**What the task asks**
Within the listing below, the lines to output run from the one containing "Villine Tracker: [419,693,799,969]" through the one containing "People - Quinka: [1010,607,1330,886]"; copy them exactly and nothing else.

[Opening Supplied records section]

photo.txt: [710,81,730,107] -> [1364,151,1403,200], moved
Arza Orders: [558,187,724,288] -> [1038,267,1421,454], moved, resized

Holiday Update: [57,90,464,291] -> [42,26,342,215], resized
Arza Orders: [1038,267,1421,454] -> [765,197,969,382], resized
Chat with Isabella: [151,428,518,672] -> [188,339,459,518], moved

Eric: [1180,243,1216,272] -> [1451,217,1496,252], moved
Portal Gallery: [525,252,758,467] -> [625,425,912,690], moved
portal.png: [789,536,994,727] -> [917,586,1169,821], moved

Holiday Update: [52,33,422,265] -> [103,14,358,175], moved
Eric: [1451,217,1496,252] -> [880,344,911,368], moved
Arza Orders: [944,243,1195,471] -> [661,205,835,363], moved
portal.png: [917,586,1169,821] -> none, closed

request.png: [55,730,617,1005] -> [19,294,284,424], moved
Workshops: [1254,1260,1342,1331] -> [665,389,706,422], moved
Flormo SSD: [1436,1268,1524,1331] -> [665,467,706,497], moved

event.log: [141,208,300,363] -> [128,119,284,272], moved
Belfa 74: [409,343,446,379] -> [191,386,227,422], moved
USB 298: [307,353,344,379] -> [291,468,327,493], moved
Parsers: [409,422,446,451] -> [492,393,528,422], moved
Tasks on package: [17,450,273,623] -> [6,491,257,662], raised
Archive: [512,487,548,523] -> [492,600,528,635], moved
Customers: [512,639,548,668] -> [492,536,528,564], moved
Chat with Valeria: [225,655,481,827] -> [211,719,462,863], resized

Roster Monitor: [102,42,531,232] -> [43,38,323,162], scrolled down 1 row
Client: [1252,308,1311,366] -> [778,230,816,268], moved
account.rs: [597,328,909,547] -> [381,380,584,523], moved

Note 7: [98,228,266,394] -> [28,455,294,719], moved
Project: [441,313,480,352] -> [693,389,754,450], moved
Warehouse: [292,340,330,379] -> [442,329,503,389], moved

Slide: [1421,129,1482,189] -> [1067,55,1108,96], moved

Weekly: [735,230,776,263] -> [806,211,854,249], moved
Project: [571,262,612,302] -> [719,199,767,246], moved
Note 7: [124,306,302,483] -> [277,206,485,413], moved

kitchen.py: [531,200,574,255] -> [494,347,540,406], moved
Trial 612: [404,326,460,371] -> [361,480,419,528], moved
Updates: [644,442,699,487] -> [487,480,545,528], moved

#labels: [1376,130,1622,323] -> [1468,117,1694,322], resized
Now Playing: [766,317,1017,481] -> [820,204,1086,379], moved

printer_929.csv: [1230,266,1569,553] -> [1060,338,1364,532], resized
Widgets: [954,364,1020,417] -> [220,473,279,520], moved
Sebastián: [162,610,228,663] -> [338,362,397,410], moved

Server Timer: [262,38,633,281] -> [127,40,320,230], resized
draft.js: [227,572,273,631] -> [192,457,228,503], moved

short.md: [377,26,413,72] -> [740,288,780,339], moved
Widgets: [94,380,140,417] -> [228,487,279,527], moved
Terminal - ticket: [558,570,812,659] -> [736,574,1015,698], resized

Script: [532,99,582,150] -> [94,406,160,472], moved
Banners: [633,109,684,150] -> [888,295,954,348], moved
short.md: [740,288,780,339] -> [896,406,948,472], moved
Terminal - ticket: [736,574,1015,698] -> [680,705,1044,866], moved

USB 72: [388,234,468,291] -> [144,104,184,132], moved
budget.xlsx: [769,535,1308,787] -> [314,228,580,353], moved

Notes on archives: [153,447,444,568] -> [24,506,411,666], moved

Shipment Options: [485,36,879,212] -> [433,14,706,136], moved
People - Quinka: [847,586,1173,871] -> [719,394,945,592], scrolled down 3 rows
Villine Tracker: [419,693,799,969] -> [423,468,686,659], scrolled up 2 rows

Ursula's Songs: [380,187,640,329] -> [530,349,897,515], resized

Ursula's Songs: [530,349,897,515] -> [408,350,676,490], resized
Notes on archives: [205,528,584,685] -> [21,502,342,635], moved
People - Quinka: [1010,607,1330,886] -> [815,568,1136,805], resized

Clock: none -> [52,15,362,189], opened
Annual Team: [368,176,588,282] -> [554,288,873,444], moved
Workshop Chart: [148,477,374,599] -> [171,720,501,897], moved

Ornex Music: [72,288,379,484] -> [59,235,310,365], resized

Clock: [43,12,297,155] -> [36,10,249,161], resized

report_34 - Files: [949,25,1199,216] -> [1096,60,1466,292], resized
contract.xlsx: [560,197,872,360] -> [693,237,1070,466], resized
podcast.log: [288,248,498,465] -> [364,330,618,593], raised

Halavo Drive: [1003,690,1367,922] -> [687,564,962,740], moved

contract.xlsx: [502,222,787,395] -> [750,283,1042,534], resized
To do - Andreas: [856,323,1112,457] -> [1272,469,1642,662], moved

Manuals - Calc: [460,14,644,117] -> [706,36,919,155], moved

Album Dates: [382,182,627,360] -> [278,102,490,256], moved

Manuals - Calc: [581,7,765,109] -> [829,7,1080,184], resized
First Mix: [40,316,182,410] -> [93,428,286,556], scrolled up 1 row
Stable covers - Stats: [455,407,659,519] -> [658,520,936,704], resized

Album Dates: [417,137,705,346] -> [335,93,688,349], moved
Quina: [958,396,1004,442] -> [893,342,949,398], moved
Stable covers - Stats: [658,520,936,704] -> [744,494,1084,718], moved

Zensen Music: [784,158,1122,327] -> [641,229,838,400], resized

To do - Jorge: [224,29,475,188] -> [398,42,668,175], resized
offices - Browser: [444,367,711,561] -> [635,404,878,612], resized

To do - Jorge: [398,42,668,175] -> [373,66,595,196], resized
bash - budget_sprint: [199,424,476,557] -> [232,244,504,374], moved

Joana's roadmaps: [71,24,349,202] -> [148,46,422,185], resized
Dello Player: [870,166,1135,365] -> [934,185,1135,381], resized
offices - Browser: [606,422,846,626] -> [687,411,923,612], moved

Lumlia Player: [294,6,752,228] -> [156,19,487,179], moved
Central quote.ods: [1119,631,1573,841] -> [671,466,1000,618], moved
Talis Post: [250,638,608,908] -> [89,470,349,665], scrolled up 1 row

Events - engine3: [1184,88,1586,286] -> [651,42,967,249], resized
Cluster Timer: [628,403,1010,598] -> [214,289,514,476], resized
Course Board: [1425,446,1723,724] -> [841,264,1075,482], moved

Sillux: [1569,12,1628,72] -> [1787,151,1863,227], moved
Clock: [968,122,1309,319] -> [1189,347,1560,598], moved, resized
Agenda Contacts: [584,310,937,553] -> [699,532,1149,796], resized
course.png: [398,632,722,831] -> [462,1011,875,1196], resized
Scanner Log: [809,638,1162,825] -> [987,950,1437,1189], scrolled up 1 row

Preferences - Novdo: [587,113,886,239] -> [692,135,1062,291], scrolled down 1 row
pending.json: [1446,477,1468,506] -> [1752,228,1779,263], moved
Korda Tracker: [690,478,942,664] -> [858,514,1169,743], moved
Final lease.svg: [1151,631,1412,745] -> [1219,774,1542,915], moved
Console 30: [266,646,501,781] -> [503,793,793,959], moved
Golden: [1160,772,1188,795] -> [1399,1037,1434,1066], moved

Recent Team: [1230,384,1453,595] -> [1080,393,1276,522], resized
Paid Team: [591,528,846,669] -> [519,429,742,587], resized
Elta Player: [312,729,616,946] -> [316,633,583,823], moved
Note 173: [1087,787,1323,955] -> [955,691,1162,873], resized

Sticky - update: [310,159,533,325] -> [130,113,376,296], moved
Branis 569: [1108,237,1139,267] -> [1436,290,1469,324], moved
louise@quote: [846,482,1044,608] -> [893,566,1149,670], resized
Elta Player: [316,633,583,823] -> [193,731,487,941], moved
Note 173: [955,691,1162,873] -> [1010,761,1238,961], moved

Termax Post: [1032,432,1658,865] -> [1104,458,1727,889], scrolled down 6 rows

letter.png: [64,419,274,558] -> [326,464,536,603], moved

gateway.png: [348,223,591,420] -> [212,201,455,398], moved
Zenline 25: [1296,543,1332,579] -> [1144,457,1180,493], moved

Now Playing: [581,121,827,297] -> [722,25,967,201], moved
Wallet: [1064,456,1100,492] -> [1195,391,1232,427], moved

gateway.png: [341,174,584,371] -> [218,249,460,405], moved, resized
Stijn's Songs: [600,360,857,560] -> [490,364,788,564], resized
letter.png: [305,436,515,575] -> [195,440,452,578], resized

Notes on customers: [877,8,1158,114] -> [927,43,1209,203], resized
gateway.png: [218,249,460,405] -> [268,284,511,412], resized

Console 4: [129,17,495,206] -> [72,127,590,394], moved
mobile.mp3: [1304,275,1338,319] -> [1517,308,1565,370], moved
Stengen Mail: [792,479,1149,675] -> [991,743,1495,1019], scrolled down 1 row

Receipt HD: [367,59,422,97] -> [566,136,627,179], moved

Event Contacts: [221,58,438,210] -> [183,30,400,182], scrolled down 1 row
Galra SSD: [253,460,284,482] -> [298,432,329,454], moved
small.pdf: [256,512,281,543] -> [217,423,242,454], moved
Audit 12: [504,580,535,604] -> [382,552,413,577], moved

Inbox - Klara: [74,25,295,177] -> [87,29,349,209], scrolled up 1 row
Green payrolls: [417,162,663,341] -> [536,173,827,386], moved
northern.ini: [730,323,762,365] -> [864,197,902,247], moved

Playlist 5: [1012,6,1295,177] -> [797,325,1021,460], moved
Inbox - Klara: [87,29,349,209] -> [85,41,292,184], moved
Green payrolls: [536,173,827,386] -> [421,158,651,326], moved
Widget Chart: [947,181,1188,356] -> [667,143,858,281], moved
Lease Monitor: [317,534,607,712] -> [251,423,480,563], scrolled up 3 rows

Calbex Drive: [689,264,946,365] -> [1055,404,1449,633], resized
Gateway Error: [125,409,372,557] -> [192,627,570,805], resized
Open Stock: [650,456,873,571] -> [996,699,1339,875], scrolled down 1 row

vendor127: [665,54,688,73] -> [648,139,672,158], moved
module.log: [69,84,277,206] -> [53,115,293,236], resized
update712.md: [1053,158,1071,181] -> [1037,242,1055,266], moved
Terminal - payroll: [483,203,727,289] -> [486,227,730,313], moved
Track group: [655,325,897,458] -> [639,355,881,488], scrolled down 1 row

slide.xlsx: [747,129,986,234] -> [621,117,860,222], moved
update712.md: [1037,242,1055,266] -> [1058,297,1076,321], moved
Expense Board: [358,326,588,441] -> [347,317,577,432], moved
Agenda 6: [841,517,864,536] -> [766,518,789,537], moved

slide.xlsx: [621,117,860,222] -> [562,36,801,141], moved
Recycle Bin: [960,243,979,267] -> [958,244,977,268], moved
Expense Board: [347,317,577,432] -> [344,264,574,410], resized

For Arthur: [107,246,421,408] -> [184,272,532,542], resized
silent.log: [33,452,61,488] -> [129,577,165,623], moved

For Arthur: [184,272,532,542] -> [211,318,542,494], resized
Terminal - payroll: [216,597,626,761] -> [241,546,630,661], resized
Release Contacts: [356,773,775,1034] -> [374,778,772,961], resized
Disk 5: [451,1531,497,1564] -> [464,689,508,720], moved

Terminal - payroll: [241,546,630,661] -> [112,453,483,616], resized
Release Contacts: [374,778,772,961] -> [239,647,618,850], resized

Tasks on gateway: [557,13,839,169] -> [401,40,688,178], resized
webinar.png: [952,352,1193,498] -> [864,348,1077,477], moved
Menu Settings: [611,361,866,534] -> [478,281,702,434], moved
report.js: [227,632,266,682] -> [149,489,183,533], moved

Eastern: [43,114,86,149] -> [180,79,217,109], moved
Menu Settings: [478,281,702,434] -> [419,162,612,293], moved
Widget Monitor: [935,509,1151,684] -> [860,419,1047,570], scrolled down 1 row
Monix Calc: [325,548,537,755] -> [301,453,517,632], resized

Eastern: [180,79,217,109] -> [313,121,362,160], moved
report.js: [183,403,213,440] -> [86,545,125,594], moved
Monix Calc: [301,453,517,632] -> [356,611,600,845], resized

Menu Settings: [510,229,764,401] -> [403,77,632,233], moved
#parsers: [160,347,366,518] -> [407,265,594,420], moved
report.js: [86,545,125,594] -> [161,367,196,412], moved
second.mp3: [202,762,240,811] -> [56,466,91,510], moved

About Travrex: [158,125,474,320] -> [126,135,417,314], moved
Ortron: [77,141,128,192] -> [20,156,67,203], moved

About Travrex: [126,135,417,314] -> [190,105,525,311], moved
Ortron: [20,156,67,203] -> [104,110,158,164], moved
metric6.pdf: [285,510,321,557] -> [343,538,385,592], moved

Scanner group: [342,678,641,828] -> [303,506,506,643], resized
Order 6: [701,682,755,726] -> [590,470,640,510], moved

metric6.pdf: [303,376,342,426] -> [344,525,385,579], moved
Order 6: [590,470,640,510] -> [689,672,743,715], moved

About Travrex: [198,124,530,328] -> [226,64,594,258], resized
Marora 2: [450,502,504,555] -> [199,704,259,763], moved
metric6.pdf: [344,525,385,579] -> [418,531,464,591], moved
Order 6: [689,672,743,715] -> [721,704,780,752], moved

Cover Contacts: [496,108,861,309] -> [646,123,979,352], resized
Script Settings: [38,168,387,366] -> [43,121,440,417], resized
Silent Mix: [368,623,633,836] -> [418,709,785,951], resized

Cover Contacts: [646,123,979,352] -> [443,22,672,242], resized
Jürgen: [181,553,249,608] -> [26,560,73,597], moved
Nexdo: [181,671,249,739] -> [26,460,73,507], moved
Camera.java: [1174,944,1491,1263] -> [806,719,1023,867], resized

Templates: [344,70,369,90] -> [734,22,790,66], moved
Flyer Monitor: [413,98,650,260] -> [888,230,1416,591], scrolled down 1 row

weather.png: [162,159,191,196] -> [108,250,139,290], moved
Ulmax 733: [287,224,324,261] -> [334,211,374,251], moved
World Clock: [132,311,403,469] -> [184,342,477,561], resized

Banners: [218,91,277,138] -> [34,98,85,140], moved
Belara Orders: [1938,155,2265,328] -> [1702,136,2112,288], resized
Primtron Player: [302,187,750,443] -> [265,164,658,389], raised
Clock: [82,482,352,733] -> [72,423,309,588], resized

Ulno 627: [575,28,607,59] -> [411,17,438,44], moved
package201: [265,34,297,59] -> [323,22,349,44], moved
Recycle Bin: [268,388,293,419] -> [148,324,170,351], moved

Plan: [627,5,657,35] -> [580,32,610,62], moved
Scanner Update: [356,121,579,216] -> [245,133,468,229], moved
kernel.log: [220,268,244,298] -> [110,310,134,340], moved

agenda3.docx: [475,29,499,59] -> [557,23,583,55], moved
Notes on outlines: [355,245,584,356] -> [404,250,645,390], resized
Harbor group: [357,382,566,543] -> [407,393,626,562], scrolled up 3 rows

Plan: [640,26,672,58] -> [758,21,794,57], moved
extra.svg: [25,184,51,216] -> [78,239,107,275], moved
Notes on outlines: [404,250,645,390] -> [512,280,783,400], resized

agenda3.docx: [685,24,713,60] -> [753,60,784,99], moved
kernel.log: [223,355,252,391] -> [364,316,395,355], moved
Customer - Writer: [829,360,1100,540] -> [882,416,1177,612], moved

[Closing Supplied records section]

**Task response**
Villine Tracker: [419,693,799,969] -> [423,468,686,659], scrolled up 2 rows

Ursula's Songs: [380,187,640,329] -> [530,349,897,515], resized

Ursula's Songs: [530,349,897,515] -> [408,350,676,490], resized
Notes on archives: [205,528,584,685] -> [21,502,342,635], moved
People - Quinka: [1010,607,1330,886] -> [815,568,1136,805], resized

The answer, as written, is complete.